# WORK REQUIRED
Exactly the lines from the one that holds "camera: 30 degrees right, 10 degrees down" to the end of the data below: retype these and nothing else.

Object transformation records:
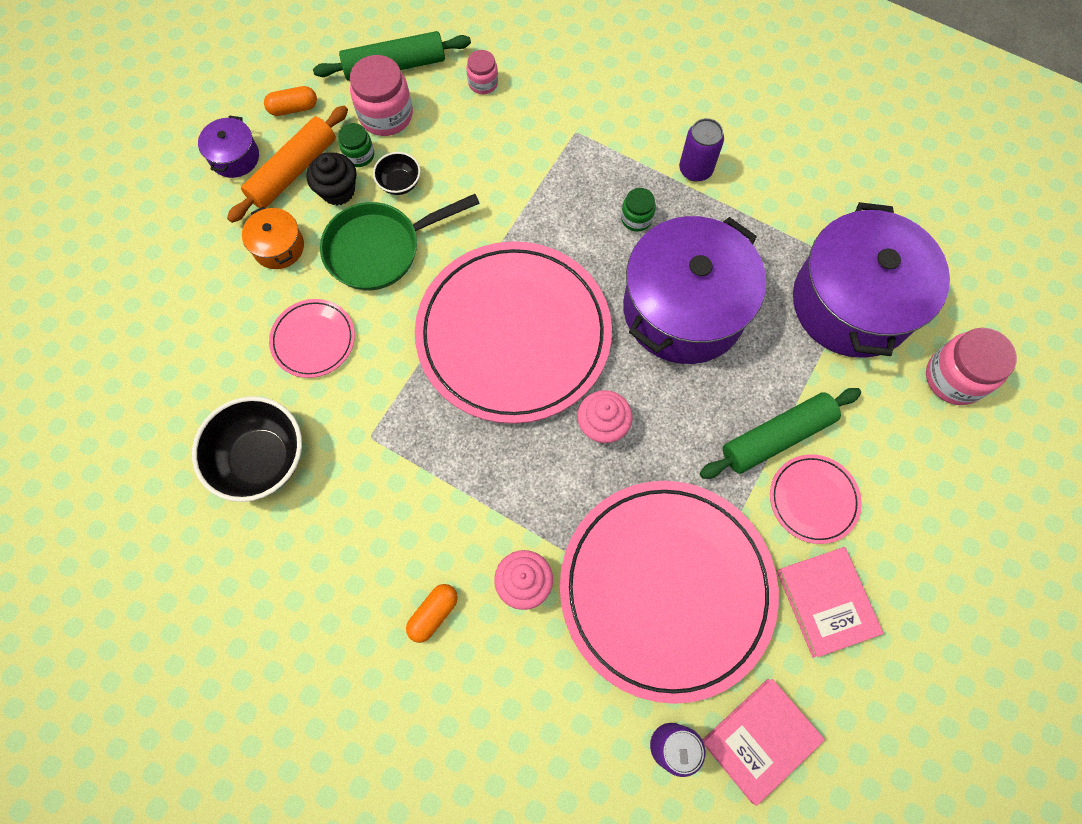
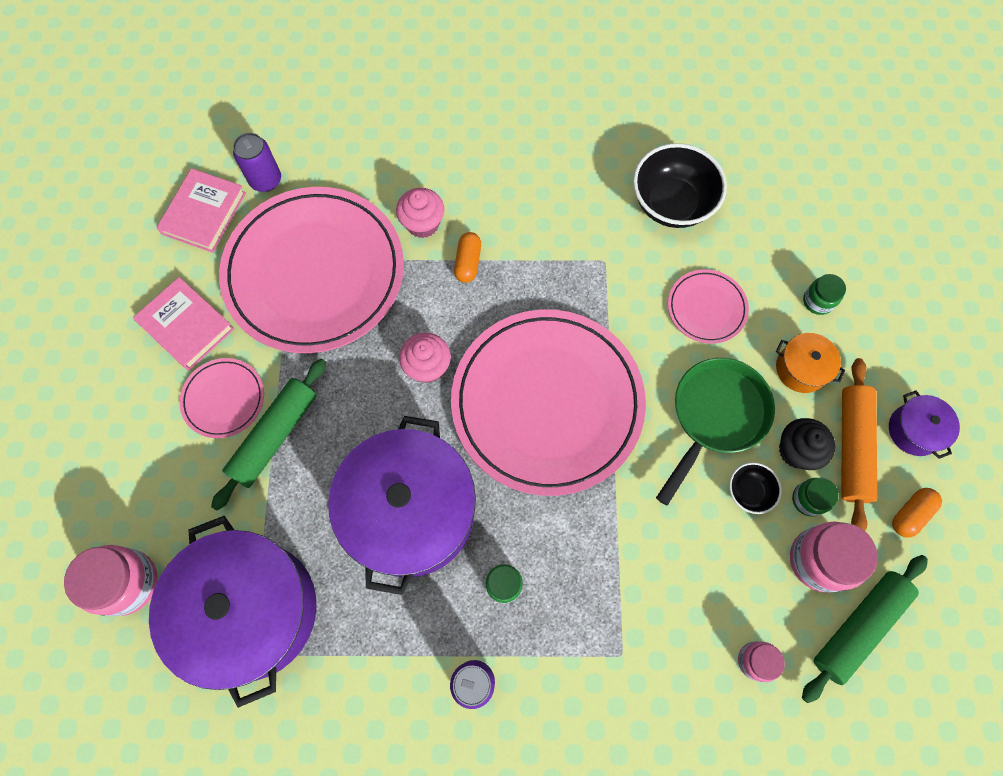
camera: 150 degrees right, 0 degrees up
orange capsule [406,584,458,643] -> orange capsule moved to [454,232,481,283]
none -> green jar [803,274,846,315]

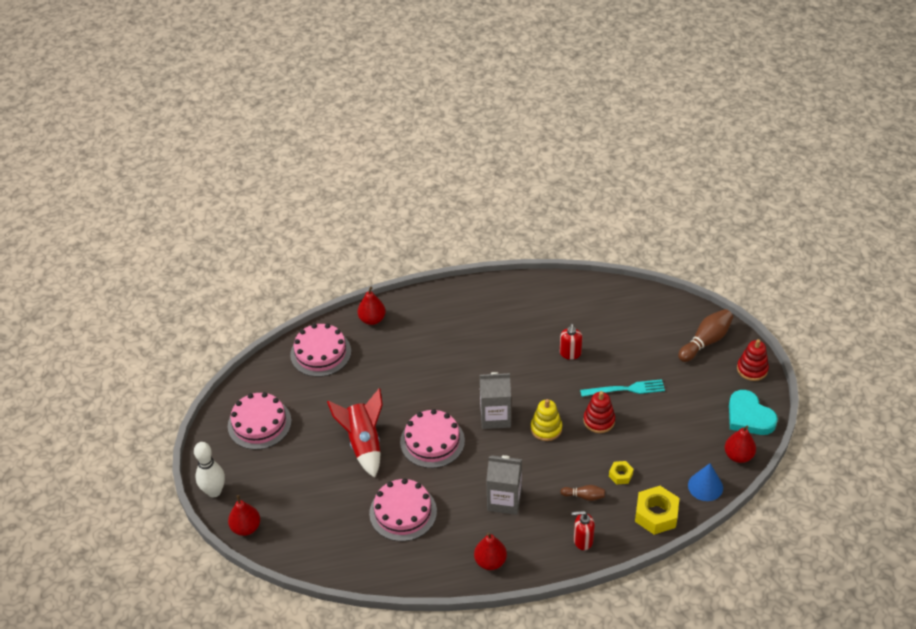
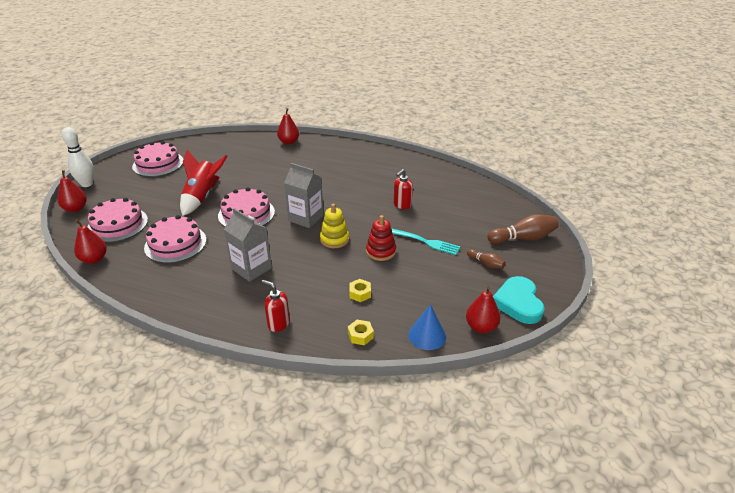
camera: 30 degrees right, 10 degrees down
pink cake [290,324,351,377] -> pink cake moved to [88,198,148,242]
red pear [474,533,507,570] -> red pear moved to [74,219,107,264]
brown bowling pin [560,485,605,501] -> brown bowling pin moved to [467,249,506,269]
yellow nut [635,486,679,535] -> yellow nut [348,320,374,345], size x0.53
red stacking toy [737,339,769,381] -> none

# RESULT OF THIS EXERCISE
camera: 30 degrees right, 10 degrees down
pink cake [290,324,351,377] -> pink cake moved to [88,198,148,242]
red pear [474,533,507,570] -> red pear moved to [74,219,107,264]
brown bowling pin [560,485,605,501] -> brown bowling pin moved to [467,249,506,269]
yellow nut [635,486,679,535] -> yellow nut [348,320,374,345], size x0.53
red stacking toy [737,339,769,381] -> none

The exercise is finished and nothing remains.